DIRECTIONS FOR THIS TASK
Supply the number of lines in the data below that hold "camera", and let that number be the whole answer.

Object transformation records:
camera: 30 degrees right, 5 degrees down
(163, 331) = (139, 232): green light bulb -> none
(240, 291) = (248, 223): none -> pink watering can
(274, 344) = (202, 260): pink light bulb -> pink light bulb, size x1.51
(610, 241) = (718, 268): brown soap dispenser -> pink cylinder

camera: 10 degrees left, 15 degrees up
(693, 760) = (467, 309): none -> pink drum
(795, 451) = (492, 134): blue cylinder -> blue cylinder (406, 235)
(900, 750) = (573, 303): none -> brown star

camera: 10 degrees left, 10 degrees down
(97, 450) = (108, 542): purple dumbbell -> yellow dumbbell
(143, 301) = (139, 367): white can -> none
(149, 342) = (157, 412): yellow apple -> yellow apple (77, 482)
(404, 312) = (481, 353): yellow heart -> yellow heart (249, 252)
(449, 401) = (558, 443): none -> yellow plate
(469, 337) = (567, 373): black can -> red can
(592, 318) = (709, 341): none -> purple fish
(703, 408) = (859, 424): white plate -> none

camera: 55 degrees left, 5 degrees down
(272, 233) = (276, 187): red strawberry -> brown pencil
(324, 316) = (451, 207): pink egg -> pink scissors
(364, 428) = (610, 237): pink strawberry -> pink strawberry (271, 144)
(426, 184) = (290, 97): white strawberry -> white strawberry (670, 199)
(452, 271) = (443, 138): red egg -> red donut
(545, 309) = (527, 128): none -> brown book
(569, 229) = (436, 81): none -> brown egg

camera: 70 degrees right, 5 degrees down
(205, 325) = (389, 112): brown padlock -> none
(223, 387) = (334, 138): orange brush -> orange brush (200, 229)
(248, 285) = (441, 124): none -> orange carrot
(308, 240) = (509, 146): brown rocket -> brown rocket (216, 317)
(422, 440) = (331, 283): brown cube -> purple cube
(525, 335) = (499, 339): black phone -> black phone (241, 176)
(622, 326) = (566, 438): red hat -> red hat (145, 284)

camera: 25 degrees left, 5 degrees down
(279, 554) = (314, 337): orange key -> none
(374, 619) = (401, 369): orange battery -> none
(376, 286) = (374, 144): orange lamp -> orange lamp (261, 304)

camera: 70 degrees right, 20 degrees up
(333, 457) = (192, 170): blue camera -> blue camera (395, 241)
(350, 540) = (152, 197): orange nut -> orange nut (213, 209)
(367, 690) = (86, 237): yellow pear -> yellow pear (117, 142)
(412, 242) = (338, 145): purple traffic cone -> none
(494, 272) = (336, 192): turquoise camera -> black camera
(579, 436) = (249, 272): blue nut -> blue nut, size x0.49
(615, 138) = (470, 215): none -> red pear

RESULT FOR THIS TASK
9